§ What you should do:
Taking the line that contains "fumefipi (brown) [527,124]" as the first, copy exactly every line through the last line of the records, and nothing else.

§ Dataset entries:
══════════════════════════════
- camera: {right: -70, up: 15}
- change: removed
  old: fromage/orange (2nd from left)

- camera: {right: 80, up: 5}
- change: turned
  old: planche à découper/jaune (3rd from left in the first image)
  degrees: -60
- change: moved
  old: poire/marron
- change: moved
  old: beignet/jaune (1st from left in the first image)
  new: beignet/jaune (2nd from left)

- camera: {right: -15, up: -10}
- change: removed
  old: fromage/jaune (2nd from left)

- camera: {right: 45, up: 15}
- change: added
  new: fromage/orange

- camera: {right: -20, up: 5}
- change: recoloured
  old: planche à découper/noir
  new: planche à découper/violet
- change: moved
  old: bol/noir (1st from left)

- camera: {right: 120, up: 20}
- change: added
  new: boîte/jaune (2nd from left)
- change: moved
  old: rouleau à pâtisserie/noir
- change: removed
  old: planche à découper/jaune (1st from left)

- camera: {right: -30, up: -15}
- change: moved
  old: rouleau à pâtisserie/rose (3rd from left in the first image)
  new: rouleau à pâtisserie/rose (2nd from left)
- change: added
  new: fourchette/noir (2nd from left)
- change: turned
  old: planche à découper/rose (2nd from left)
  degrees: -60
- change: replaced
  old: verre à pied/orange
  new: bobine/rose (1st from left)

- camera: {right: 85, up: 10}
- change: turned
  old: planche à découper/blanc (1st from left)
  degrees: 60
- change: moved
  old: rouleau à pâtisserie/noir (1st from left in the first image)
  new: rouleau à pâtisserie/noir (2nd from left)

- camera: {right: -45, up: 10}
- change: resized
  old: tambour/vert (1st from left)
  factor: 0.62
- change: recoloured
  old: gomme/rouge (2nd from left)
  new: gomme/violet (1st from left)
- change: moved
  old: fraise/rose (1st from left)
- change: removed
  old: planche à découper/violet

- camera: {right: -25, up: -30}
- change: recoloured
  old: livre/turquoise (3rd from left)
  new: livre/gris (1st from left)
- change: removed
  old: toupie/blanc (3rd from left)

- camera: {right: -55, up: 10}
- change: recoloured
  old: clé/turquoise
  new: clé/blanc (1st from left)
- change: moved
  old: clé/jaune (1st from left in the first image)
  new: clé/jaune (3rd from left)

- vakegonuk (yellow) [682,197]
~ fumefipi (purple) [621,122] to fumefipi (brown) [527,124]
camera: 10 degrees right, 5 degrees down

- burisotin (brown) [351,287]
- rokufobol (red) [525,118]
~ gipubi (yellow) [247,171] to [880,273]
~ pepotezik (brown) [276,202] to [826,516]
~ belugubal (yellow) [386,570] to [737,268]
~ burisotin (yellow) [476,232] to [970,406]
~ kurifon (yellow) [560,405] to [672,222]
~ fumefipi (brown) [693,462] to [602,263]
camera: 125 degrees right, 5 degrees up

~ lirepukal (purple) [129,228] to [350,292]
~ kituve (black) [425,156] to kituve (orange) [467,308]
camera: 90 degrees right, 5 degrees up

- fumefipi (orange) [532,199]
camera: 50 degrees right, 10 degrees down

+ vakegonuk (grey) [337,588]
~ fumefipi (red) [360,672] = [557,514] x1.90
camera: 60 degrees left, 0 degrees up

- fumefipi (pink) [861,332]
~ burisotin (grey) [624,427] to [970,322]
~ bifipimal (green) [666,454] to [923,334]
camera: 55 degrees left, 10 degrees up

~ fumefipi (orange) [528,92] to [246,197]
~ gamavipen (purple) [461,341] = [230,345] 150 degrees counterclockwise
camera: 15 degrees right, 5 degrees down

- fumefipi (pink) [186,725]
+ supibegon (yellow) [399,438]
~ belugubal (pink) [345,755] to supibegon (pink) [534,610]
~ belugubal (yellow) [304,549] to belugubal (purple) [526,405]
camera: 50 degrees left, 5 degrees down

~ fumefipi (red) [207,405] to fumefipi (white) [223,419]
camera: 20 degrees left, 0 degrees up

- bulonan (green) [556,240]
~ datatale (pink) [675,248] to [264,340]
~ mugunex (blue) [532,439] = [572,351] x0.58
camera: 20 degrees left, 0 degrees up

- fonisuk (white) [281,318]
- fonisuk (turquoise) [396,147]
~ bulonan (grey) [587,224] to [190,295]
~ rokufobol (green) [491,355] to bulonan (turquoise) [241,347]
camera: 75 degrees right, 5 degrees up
══════════════════════════════
§ Result of the task:
~ fumefipi (purple) [621,122] to fumefipi (brown) [527,124]
camera: 10 degrees right, 5 degrees down

- burisotin (brown) [351,287]
- rokufobol (red) [525,118]
~ gipubi (yellow) [247,171] to [880,273]
~ pepotezik (brown) [276,202] to [826,516]
~ belugubal (yellow) [386,570] to [737,268]
~ burisotin (yellow) [476,232] to [970,406]
~ kurifon (yellow) [560,405] to [672,222]
~ fumefipi (brown) [693,462] to [602,263]
camera: 125 degrees right, 5 degrees up

~ lirepukal (purple) [129,228] to [350,292]
~ kituve (black) [425,156] to kituve (orange) [467,308]
camera: 90 degrees right, 5 degrees up

- fumefipi (orange) [532,199]
camera: 50 degrees right, 10 degrees down

+ vakegonuk (grey) [337,588]
~ fumefipi (red) [360,672] = [557,514] x1.90
camera: 60 degrees left, 0 degrees up

- fumefipi (pink) [861,332]
~ burisotin (grey) [624,427] to [970,322]
~ bifipimal (green) [666,454] to [923,334]
camera: 55 degrees left, 10 degrees up

~ fumefipi (orange) [528,92] to [246,197]
~ gamavipen (purple) [461,341] = [230,345] 150 degrees counterclockwise
camera: 15 degrees right, 5 degrees down

- fumefipi (pink) [186,725]
+ supibegon (yellow) [399,438]
~ belugubal (pink) [345,755] to supibegon (pink) [534,610]
~ belugubal (yellow) [304,549] to belugubal (purple) [526,405]
camera: 50 degrees left, 5 degrees down

~ fumefipi (red) [207,405] to fumefipi (white) [223,419]
camera: 20 degrees left, 0 degrees up

- bulonan (green) [556,240]
~ datatale (pink) [675,248] to [264,340]
~ mugunex (blue) [532,439] = [572,351] x0.58
camera: 20 degrees left, 0 degrees up

- fonisuk (white) [281,318]
- fonisuk (turquoise) [396,147]
~ bulonan (grey) [587,224] to [190,295]
~ rokufobol (green) [491,355] to bulonan (turquoise) [241,347]
camera: 75 degrees right, 5 degrees up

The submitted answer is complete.